* [DATA]:
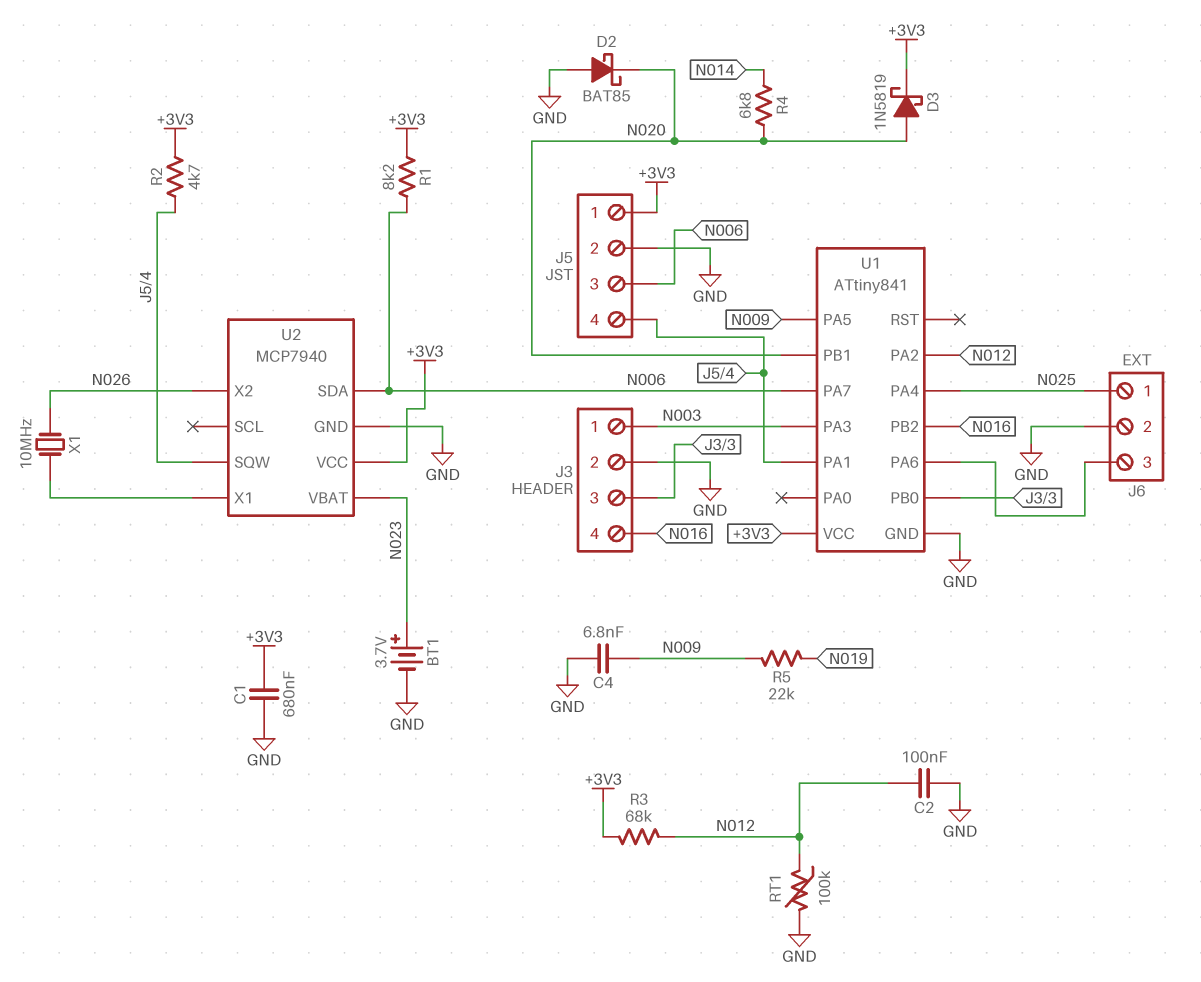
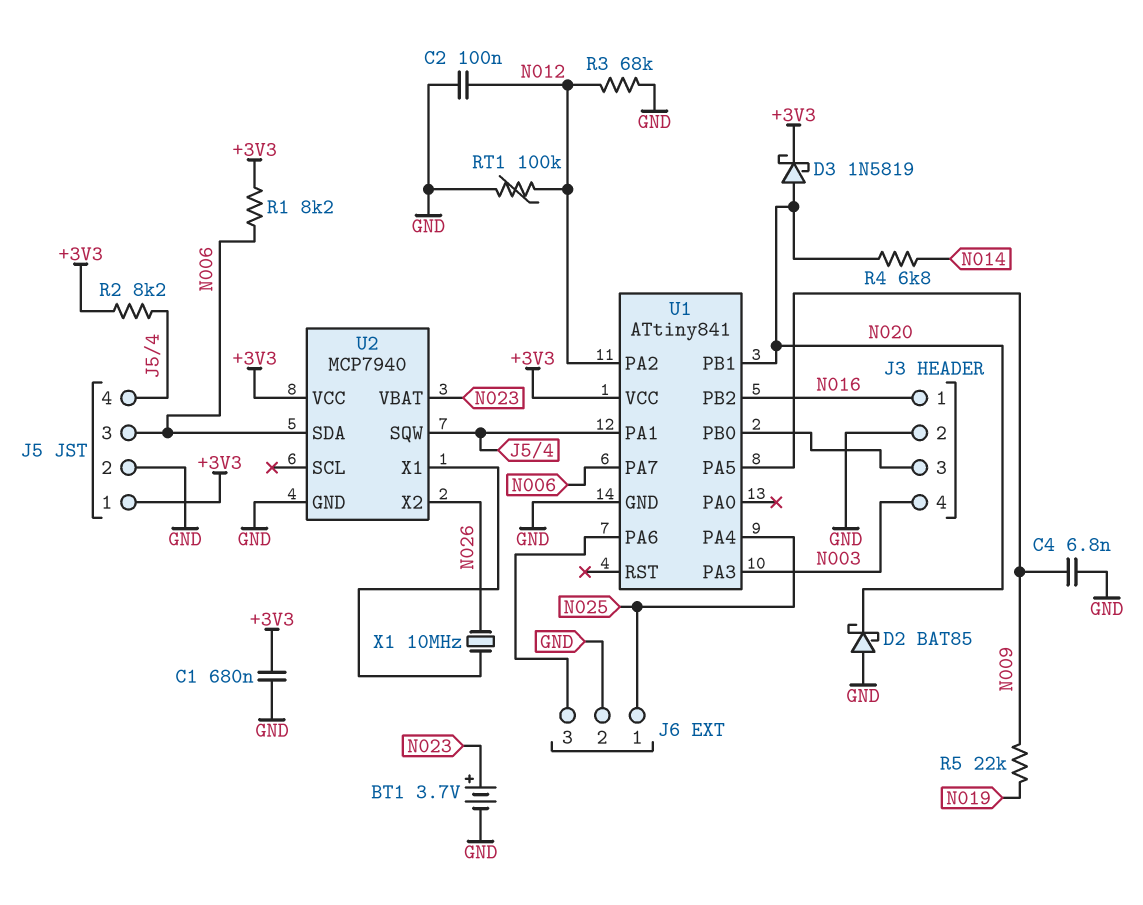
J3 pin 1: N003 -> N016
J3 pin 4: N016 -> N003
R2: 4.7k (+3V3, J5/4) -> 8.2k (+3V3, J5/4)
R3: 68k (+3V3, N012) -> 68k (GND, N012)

==

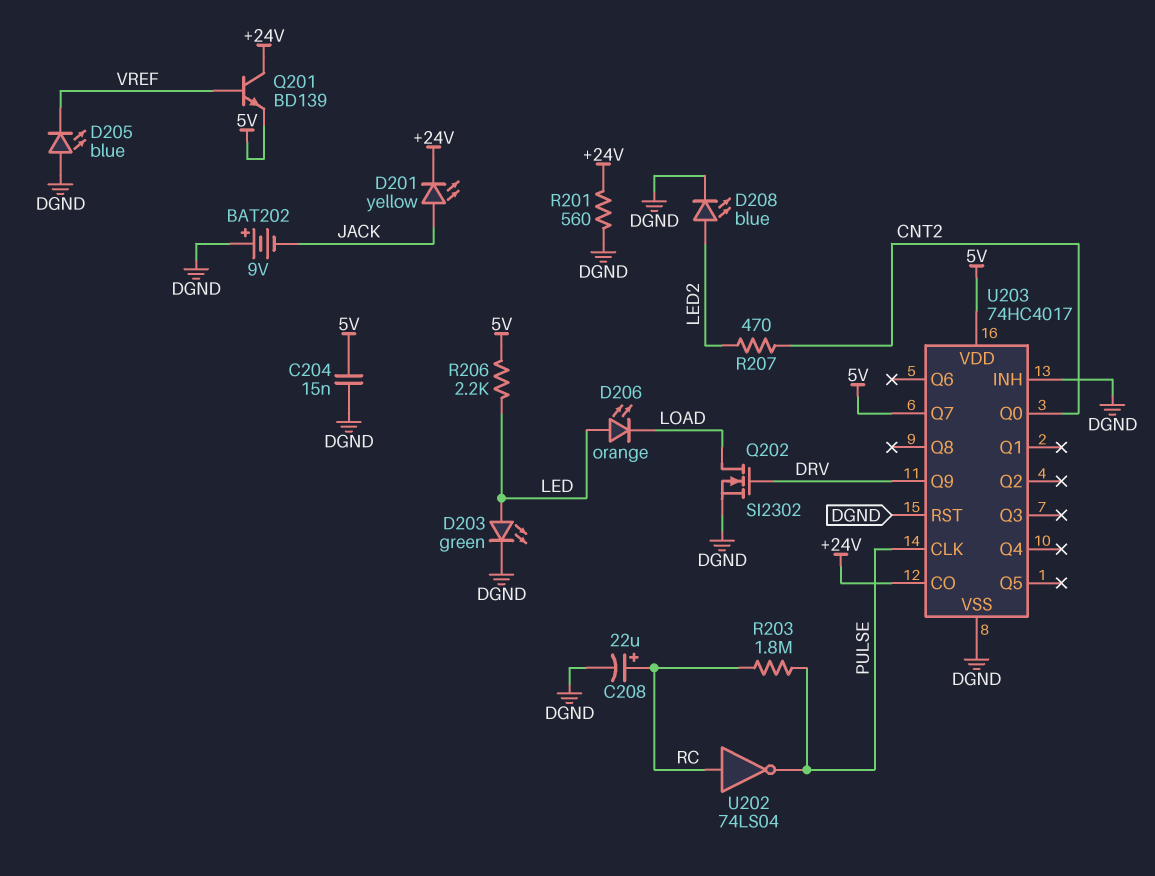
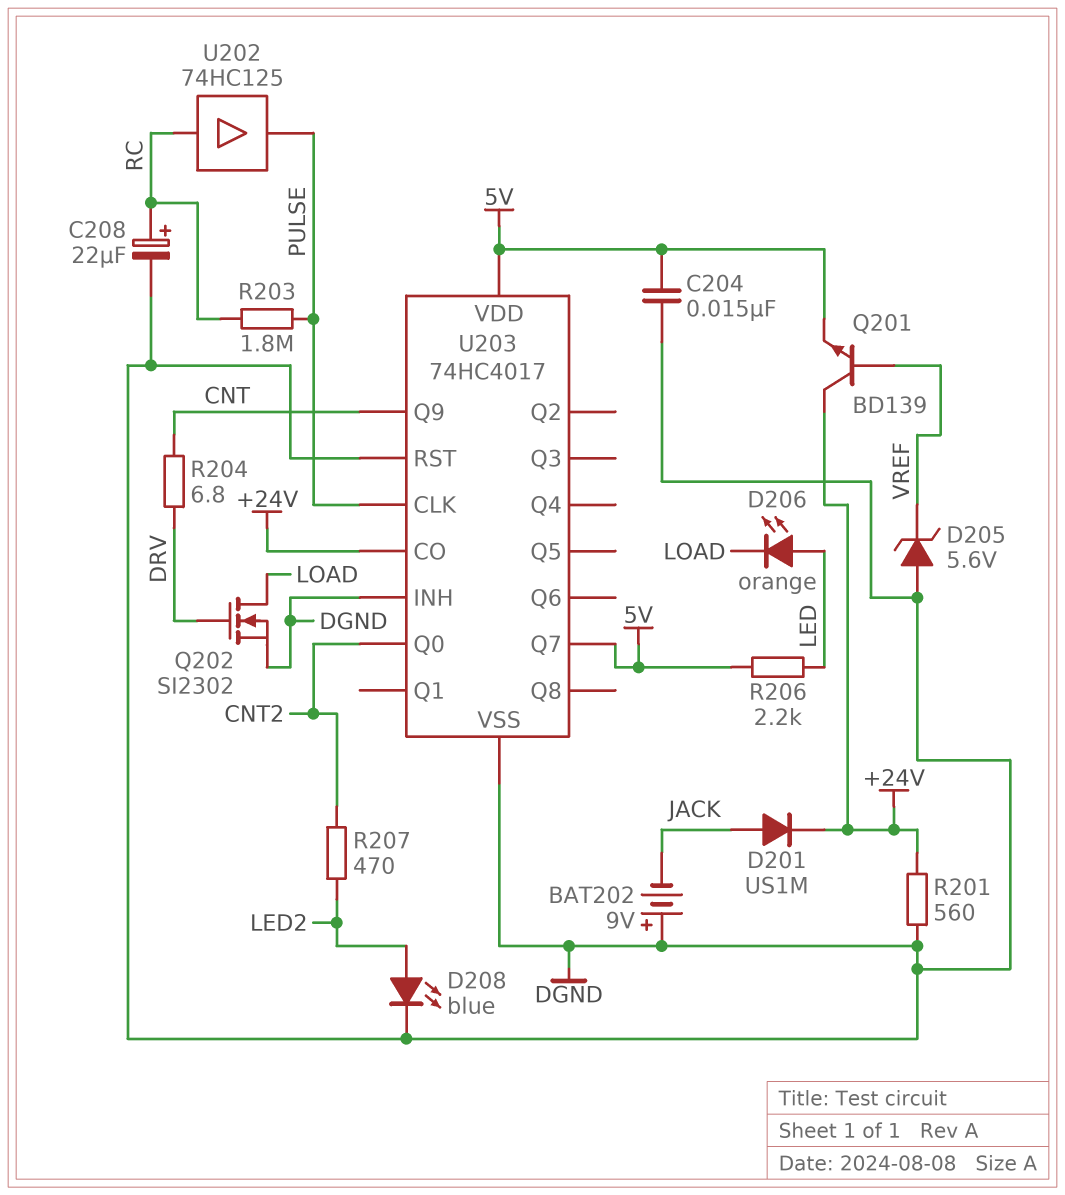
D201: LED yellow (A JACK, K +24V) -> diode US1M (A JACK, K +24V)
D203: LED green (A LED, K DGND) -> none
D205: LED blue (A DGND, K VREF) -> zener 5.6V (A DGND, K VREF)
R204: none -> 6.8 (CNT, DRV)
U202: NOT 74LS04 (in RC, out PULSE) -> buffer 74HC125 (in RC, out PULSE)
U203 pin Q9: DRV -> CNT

* * *

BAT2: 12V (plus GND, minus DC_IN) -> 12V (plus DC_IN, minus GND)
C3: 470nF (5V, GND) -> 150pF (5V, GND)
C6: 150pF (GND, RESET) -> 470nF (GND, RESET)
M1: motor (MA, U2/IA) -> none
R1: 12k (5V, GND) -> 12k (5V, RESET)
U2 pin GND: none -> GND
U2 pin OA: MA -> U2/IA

* [EXERCISE INSTRUCTIONS]: Restate word for word the entries above, starting at the line with "C6: 150pF (GND, RESET) -> 470nF (GND, RESET)" and ending at the line with "U2 pin OA: MA -> U2/IA", inclusive, and no others.

* [RESULT FOR THIS EXERCISE]:
C6: 150pF (GND, RESET) -> 470nF (GND, RESET)
M1: motor (MA, U2/IA) -> none
R1: 12k (5V, GND) -> 12k (5V, RESET)
U2 pin GND: none -> GND
U2 pin OA: MA -> U2/IA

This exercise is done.